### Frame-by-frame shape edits
═══

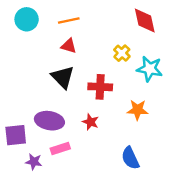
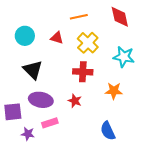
cyan circle: (27, 19) -> (25, 36), moved
orange line: (69, 21) -> (79, 17), moved
yellow cross: (122, 53) -> (88, 43), moved, size x1.5
black triangle: (63, 77) -> (33, 70), moved

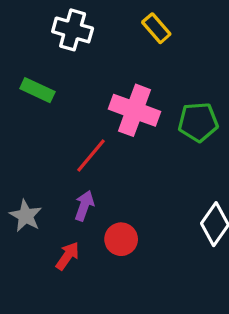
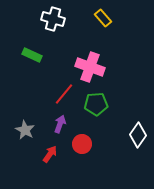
green pentagon: (198, 122) -> (96, 104), moved

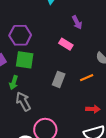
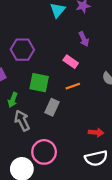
green square: (25, 60) -> (39, 83), moved
orange line: (87, 78) -> (73, 86), moved
gray rectangle: (59, 79) -> (52, 107), moved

═══

### TASK DESCRIPTION
Leaving the images out, return every record exactly.

### SOLUTION TO THIS EXERCISE
cyan circle: (27, 19) -> (25, 36), moved
orange line: (69, 21) -> (79, 17), moved
yellow cross: (122, 53) -> (88, 43), moved, size x1.5
black triangle: (63, 77) -> (33, 70), moved

green pentagon: (198, 122) -> (96, 104), moved

green square: (25, 60) -> (39, 83), moved
orange line: (87, 78) -> (73, 86), moved
gray rectangle: (59, 79) -> (52, 107), moved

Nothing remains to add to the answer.